#### [Work to complete]
Set down the records once more, please, exactly and with the pictures left out.

#### [Exercise material]
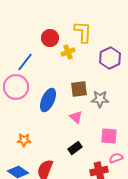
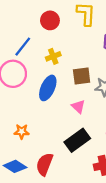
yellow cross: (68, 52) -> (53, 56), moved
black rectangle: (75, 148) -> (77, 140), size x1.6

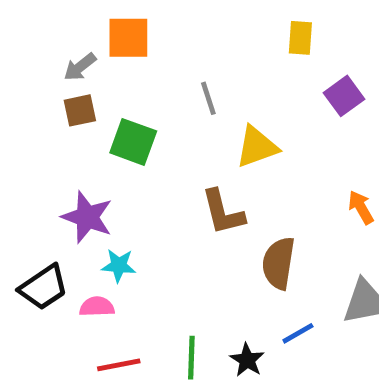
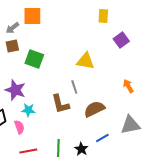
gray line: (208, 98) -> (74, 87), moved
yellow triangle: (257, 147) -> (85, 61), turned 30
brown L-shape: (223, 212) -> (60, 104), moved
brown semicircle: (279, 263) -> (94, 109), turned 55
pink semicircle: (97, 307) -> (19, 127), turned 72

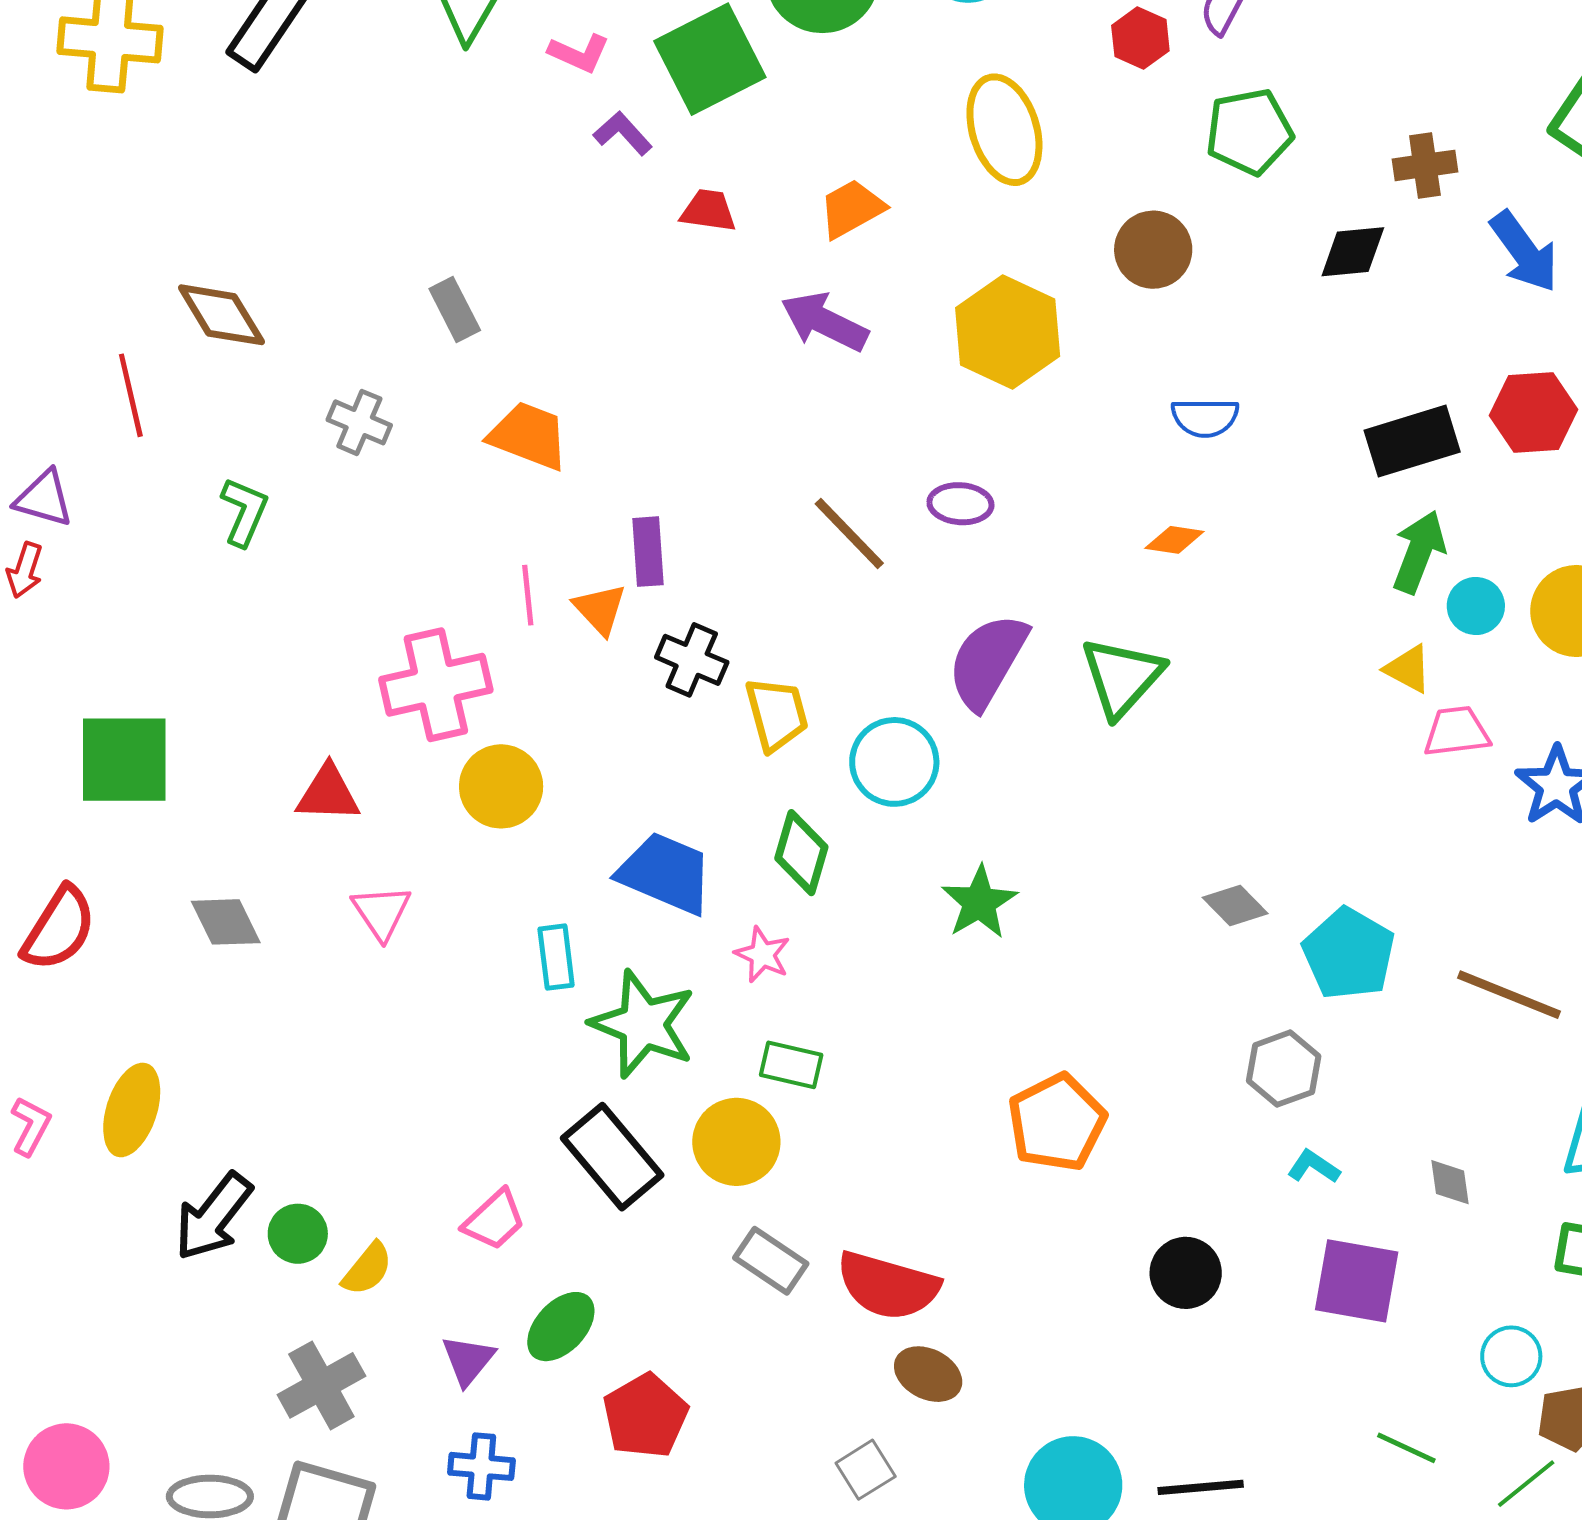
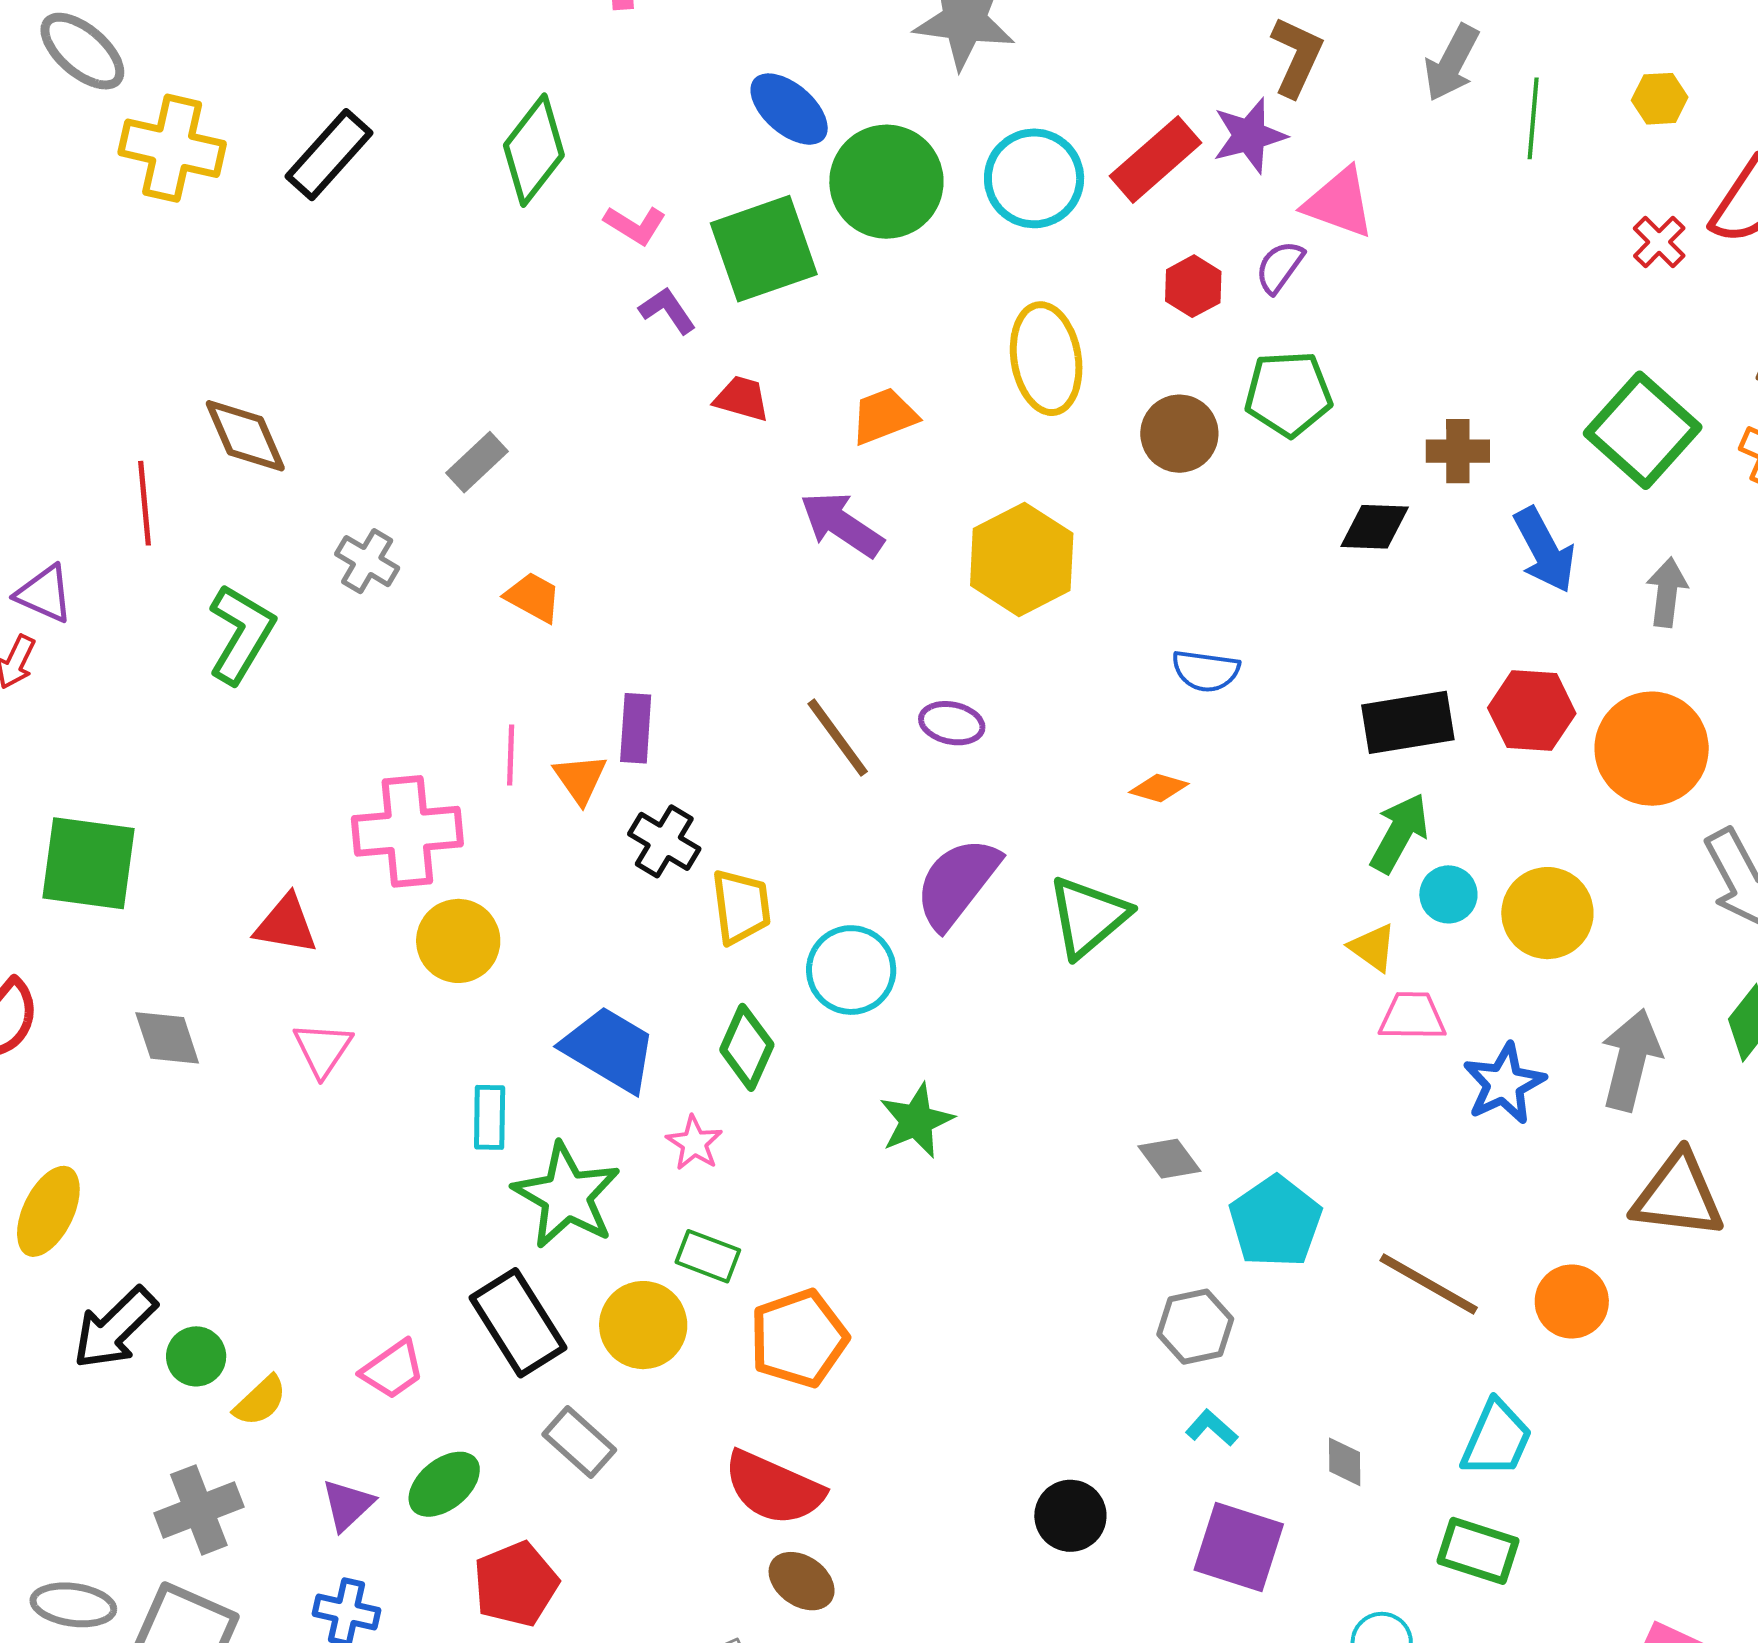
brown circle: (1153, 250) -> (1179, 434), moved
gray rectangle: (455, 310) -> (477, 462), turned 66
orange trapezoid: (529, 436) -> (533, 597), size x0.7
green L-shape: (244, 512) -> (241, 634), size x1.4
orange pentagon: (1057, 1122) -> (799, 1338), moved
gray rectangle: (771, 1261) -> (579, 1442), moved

#### [Result of the exercise]
yellow cross: (68, 52) -> (53, 56), moved
black rectangle: (75, 148) -> (77, 140), size x1.6

gray line: (208, 98) -> (74, 87), moved
yellow triangle: (257, 147) -> (85, 61), turned 30
brown L-shape: (223, 212) -> (60, 104), moved
brown semicircle: (279, 263) -> (94, 109), turned 55
pink semicircle: (97, 307) -> (19, 127), turned 72

brown circle: (1153, 250) -> (1179, 434), moved
gray rectangle: (455, 310) -> (477, 462), turned 66
orange trapezoid: (529, 436) -> (533, 597), size x0.7
green L-shape: (244, 512) -> (241, 634), size x1.4
orange pentagon: (1057, 1122) -> (799, 1338), moved
gray rectangle: (771, 1261) -> (579, 1442), moved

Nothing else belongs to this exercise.